Below are some records. Copy every line in them that holds "VEXT".
+ + + + +
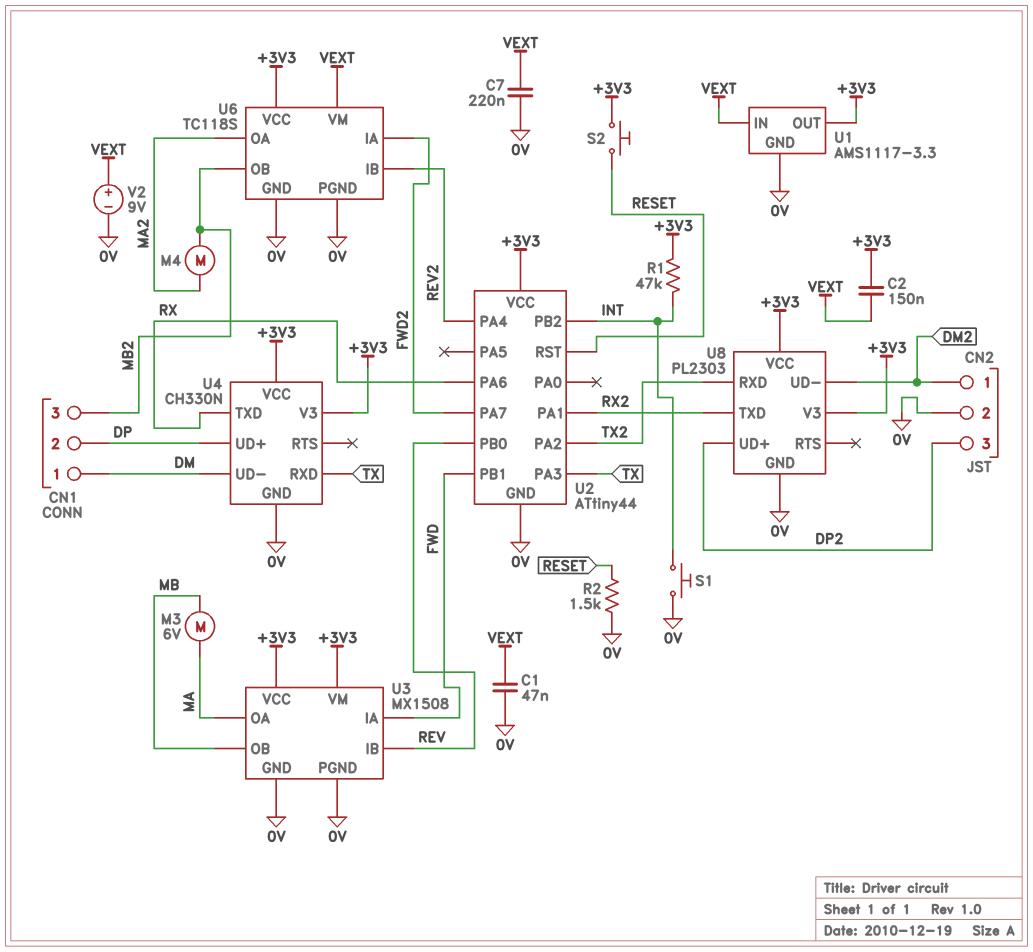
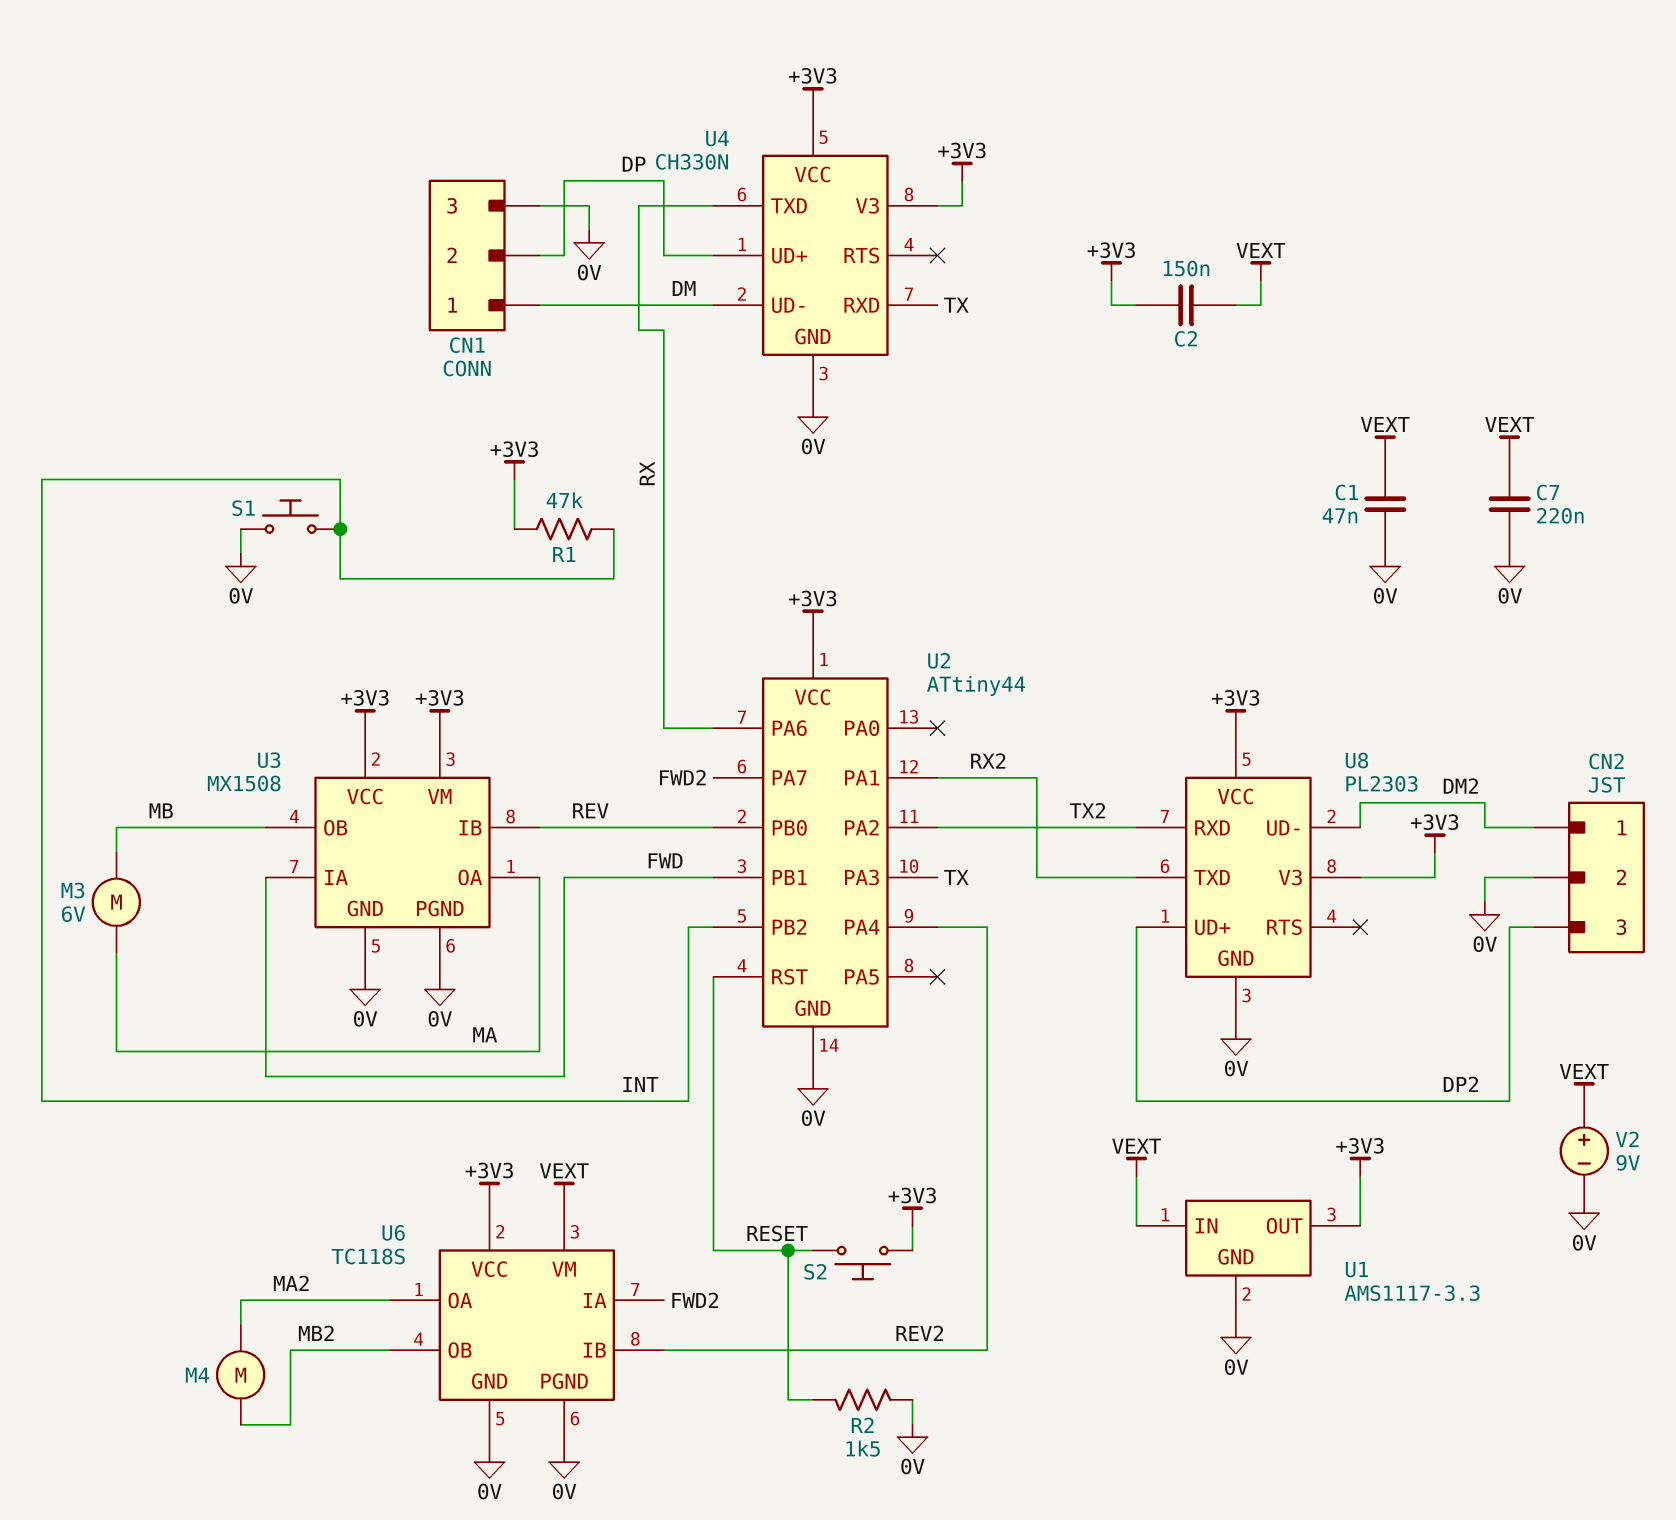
CN1 pin 3: MB2 -> 0V

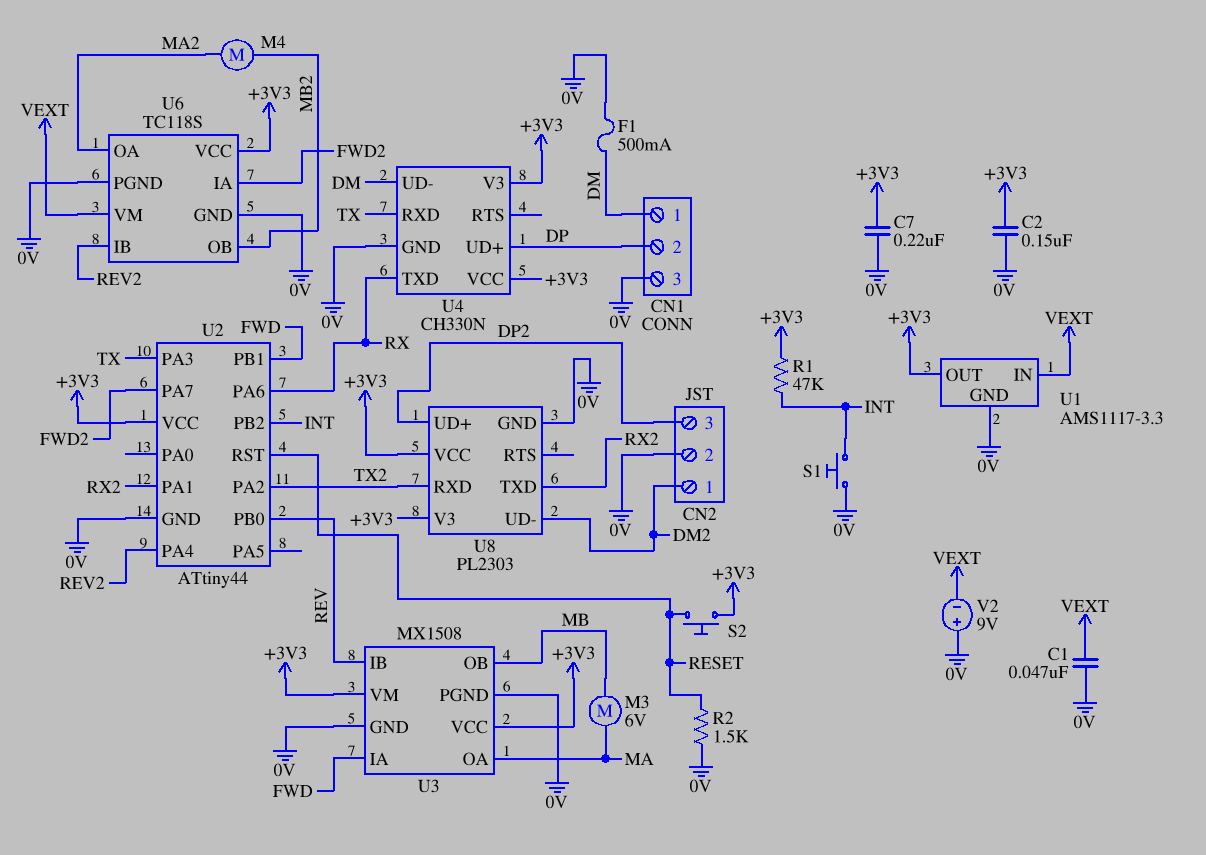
C2: 150nF (+3V3, VEXT) -> 150nF (+3V3, 0V)
C7: 220nF (0V, VEXT) -> 220nF (+3V3, 0V)
F1: none -> 500mA (0V, DM)
V2: 9V (plus VEXT, minus 0V) -> 9V (plus 0V, minus VEXT)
+ + + + +
* **Answer**
C2: 150nF (+3V3, VEXT) -> 150nF (+3V3, 0V)
C7: 220nF (0V, VEXT) -> 220nF (+3V3, 0V)
V2: 9V (plus VEXT, minus 0V) -> 9V (plus 0V, minus VEXT)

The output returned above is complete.